*TASK*
The expected result is the full set of records, copied precisely, with images dropped.

Object transformation records
⁂

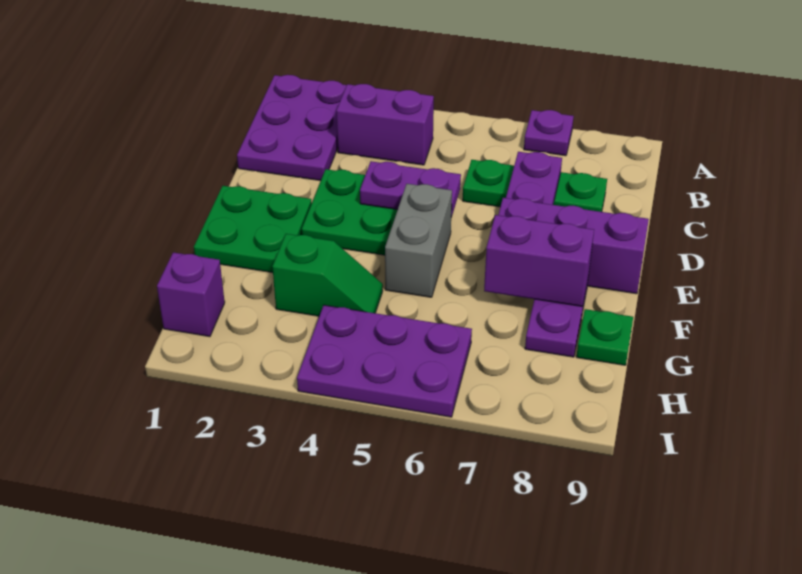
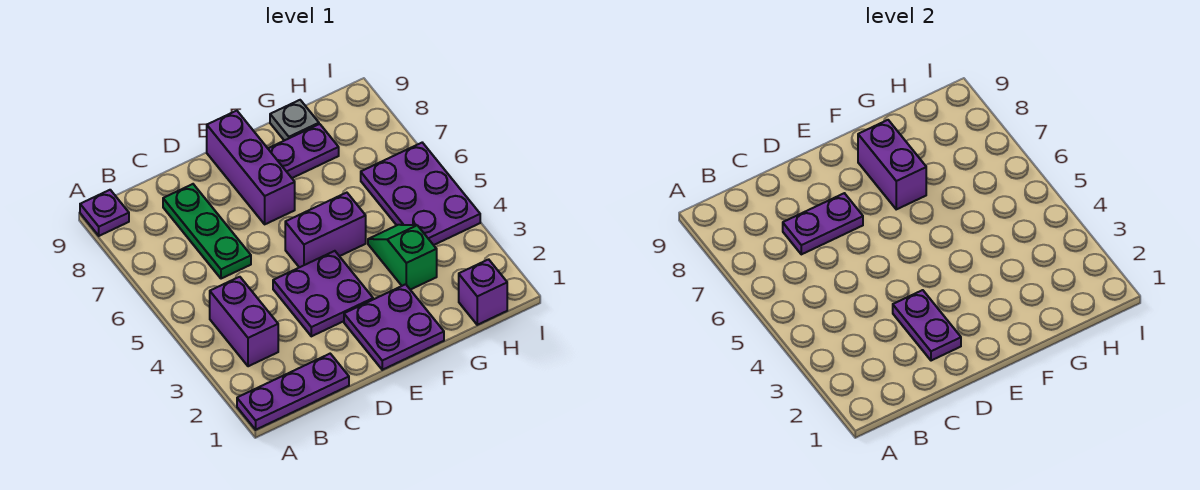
purple 2x3 plate [237,75,347,181] -> purple 1x3 plate [237,354,349,430]
purple 1x1 plate [524,110,574,156] -> purple 1x1 plate moved to [80,190,129,236]
green 2x2 plate [302,169,397,255] -> purple 2x2 plate [273,251,373,336]
purple 1x2 plate [360,161,461,217] -> purple 1x2 plate moved to [893,290,961,361]
green 2x2 plate [194,186,312,273] -> purple 2x2 plate [344,284,444,370]
grey 1x2 brick [385,184,452,297] -> purple 1x2 brick [285,193,366,267]
green 1x1 plate [576,309,633,365] -> grey 1x1 plate [270,100,319,141]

⁂

*COMPLETED EXERCISE*
purple 2x3 plate [237,75,347,181] -> purple 1x3 plate [237,354,349,430]
purple 1x1 plate [524,110,574,156] -> purple 1x1 plate moved to [80,190,129,236]
green 2x2 plate [302,169,397,255] -> purple 2x2 plate [273,251,373,336]
purple 1x2 plate [360,161,461,217] -> purple 1x2 plate moved to [893,290,961,361]
green 2x2 plate [194,186,312,273] -> purple 2x2 plate [344,284,444,370]
grey 1x2 brick [385,184,452,297] -> purple 1x2 brick [285,193,366,267]
green 1x1 plate [576,309,633,365] -> grey 1x1 plate [270,100,319,141]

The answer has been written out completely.